Leaving the images aside, print every record in the material exactly.
-- Opening Marker --
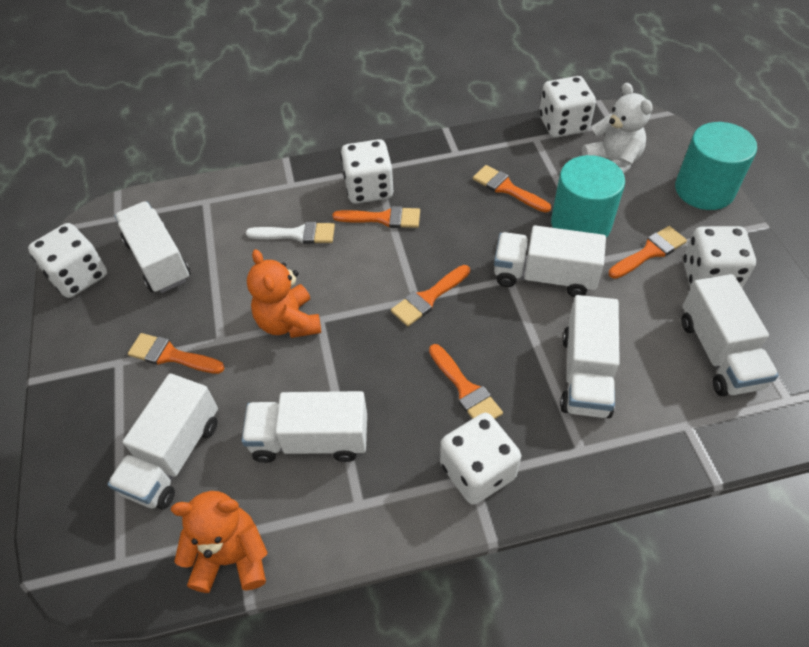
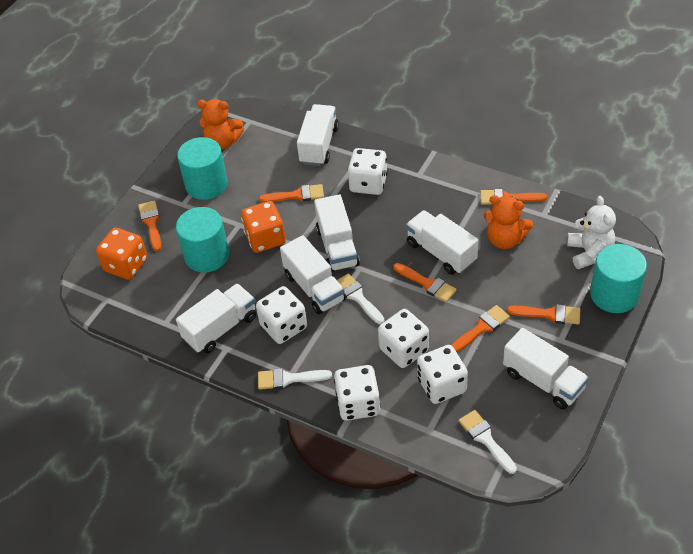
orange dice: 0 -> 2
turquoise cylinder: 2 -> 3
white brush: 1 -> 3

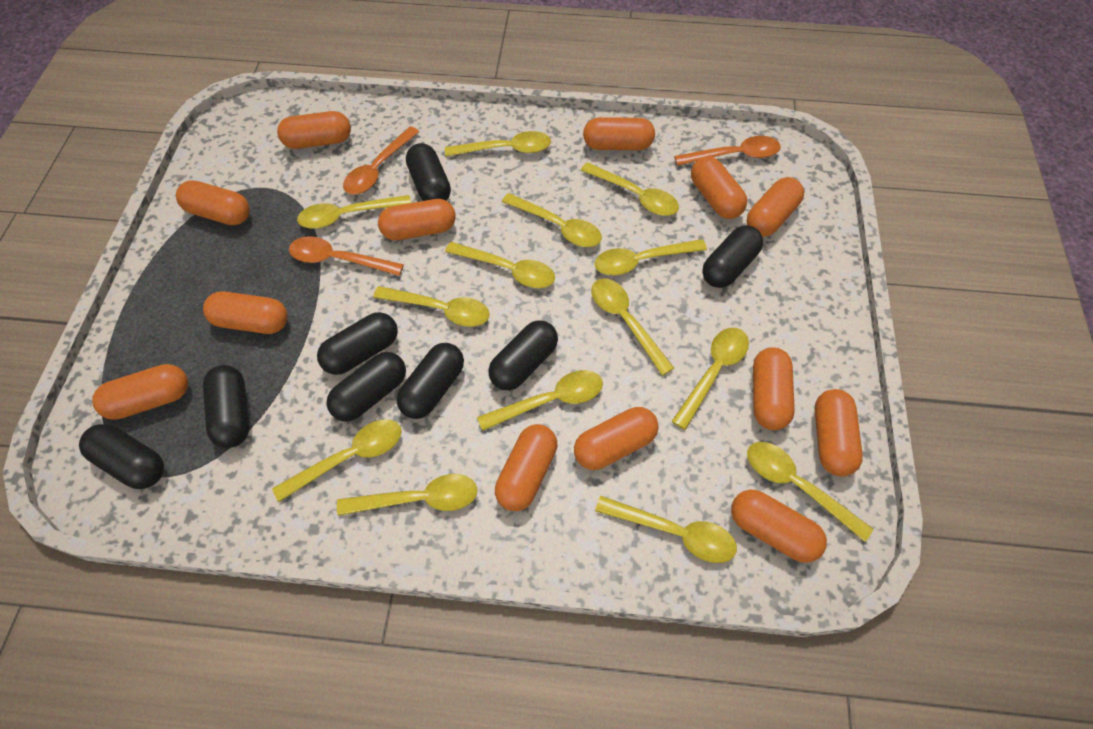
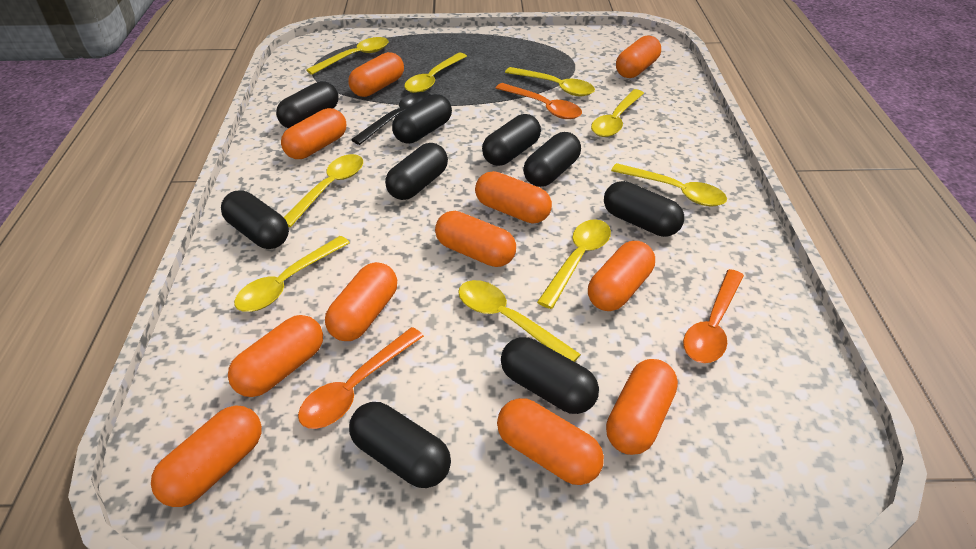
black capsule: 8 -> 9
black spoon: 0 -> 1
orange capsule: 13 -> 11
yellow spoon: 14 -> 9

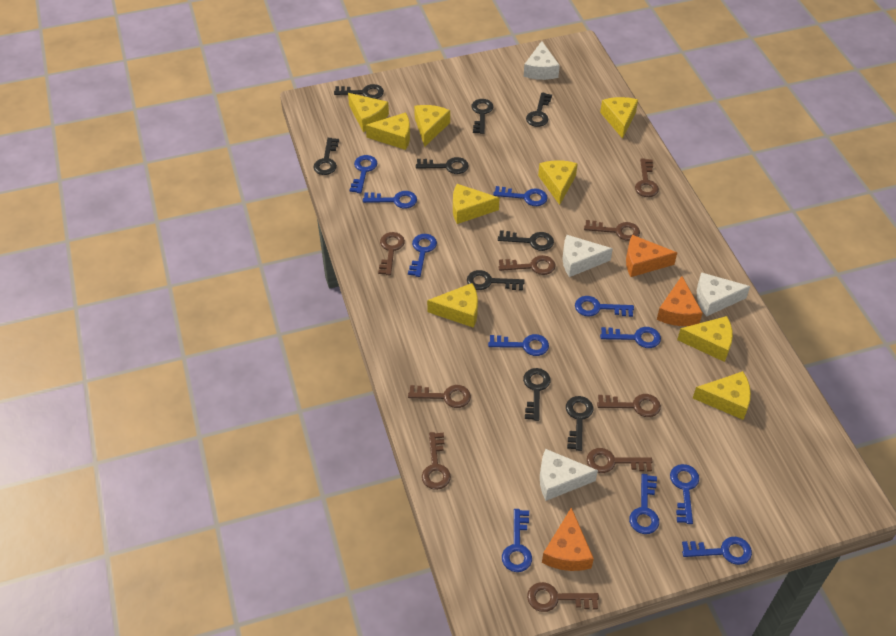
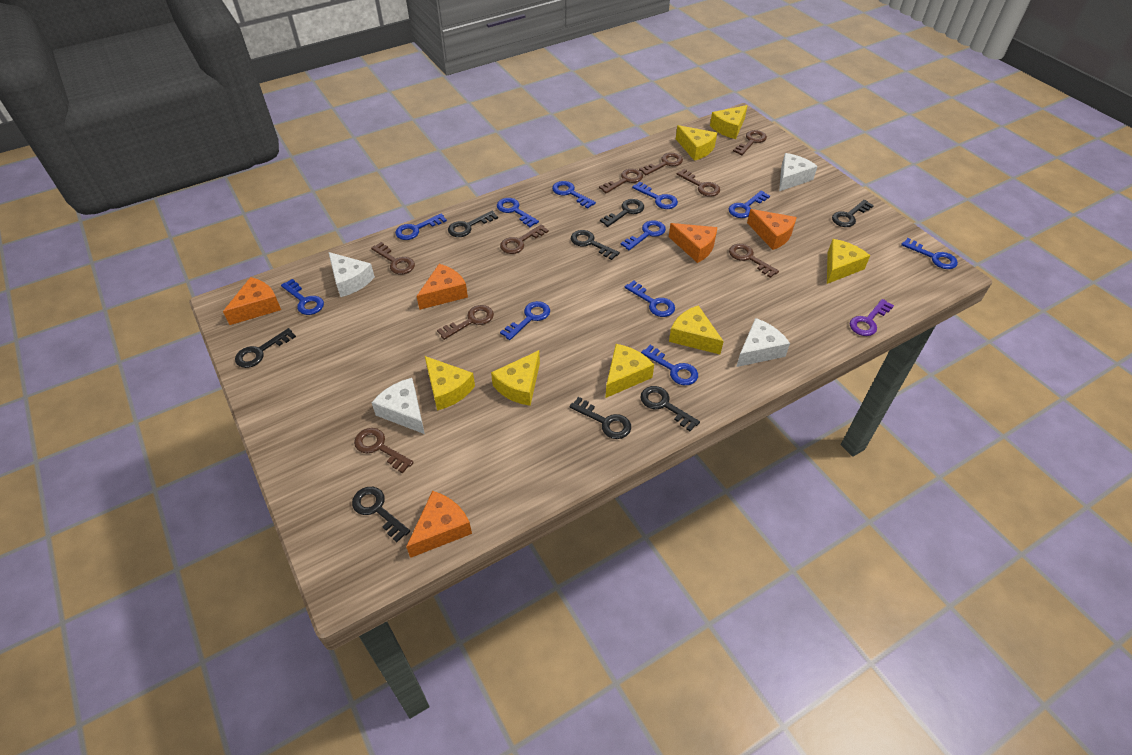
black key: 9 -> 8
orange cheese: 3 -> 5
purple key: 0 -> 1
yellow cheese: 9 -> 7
-- Closing Marker --
* OUTPUT *
orange dice: 0 -> 2
turquoise cylinder: 2 -> 3
white brush: 1 -> 3

black capsule: 8 -> 9
black spoon: 0 -> 1
orange capsule: 13 -> 11
yellow spoon: 14 -> 9

black key: 9 -> 8
orange cheese: 3 -> 5
purple key: 0 -> 1
yellow cheese: 9 -> 7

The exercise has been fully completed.